[Spatial object tracking data]
————————
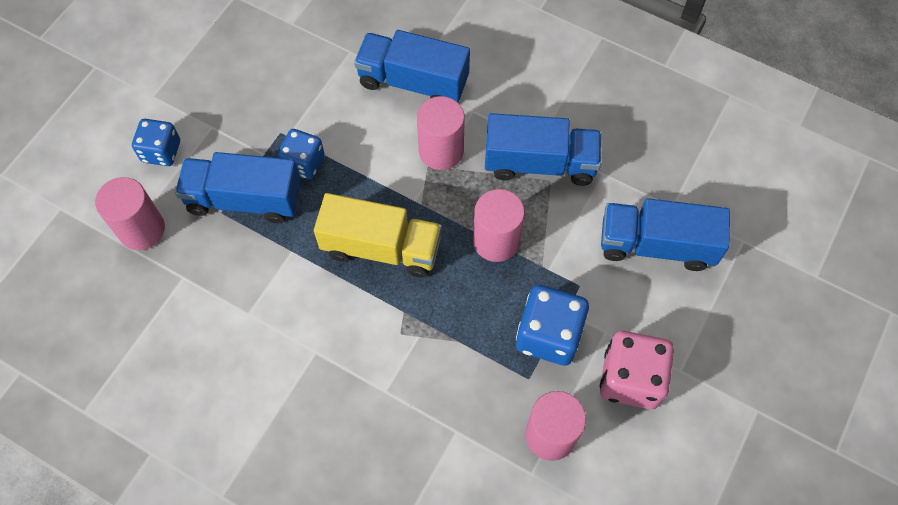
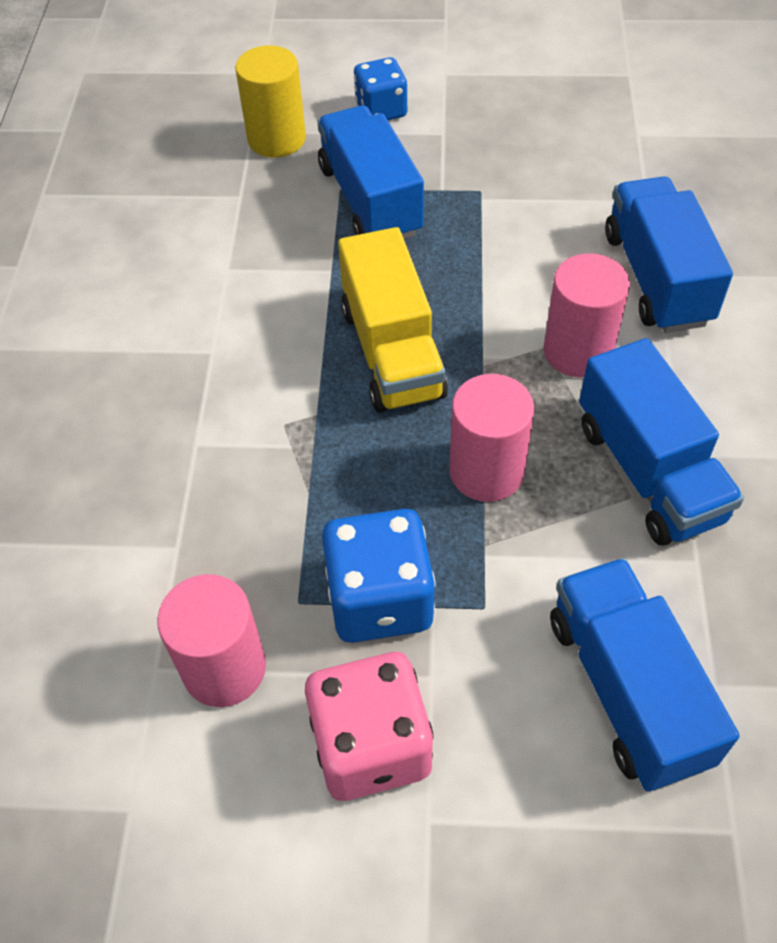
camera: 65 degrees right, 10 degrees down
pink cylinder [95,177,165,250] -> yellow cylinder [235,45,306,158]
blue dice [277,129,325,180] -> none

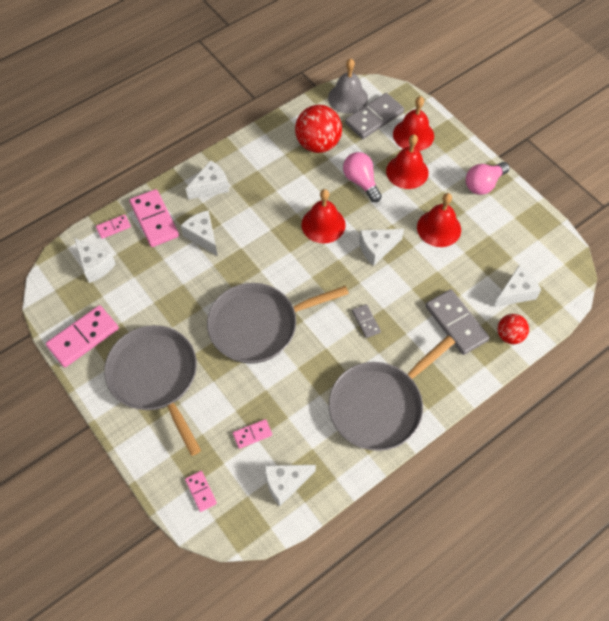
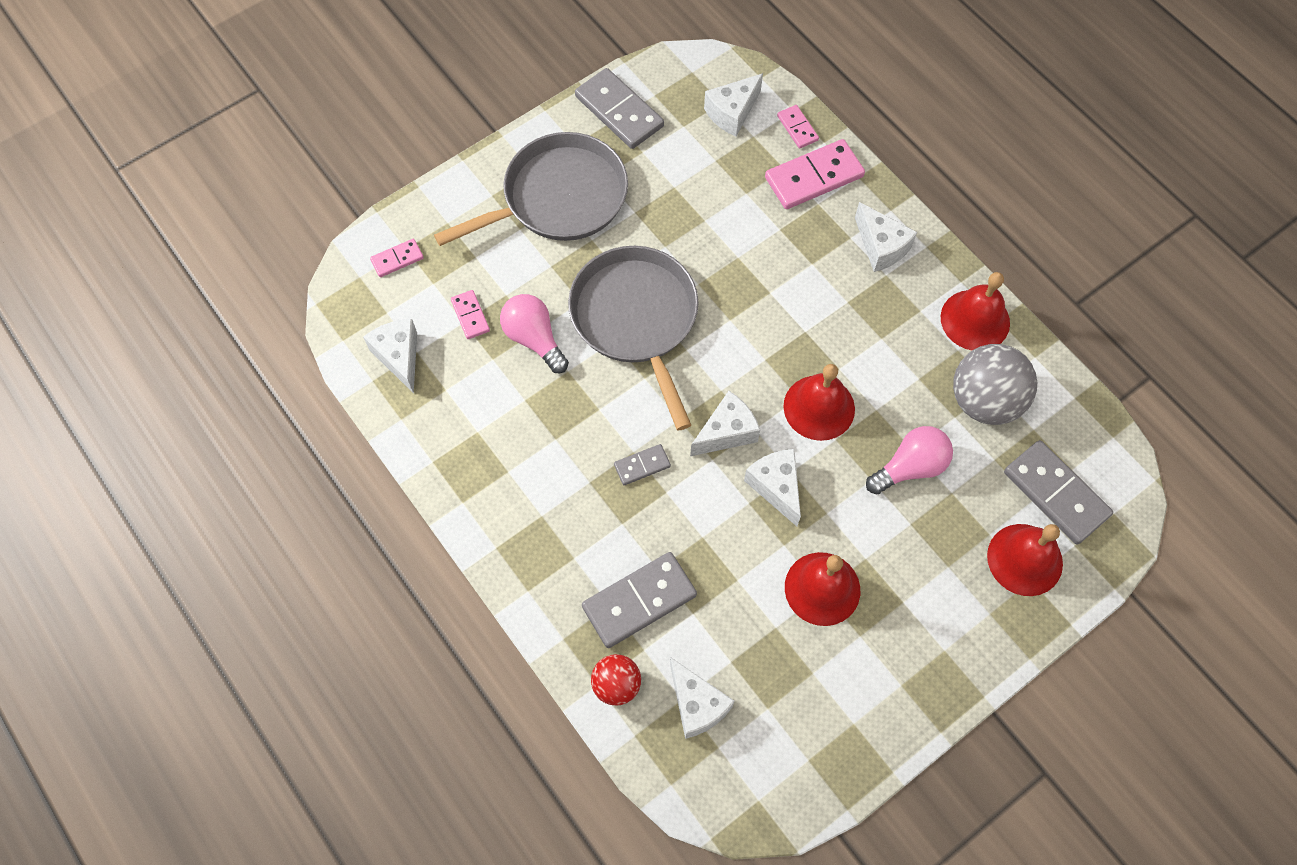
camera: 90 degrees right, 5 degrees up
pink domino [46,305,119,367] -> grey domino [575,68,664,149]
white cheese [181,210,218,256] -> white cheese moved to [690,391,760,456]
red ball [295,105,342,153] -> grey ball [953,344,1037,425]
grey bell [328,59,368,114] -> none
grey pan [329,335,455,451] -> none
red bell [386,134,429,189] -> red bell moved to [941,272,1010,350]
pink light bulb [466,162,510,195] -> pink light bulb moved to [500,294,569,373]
————————
== Work task ==
This exercise calls for the records to be given again exactly, without the images.

== Written reply ==
camera: 65 degrees right, 10 degrees down
pink cylinder [95,177,165,250] -> yellow cylinder [235,45,306,158]
blue dice [277,129,325,180] -> none

camera: 90 degrees right, 5 degrees up
pink domino [46,305,119,367] -> grey domino [575,68,664,149]
white cheese [181,210,218,256] -> white cheese moved to [690,391,760,456]
red ball [295,105,342,153] -> grey ball [953,344,1037,425]
grey bell [328,59,368,114] -> none
grey pan [329,335,455,451] -> none
red bell [386,134,429,189] -> red bell moved to [941,272,1010,350]
pink light bulb [466,162,510,195] -> pink light bulb moved to [500,294,569,373]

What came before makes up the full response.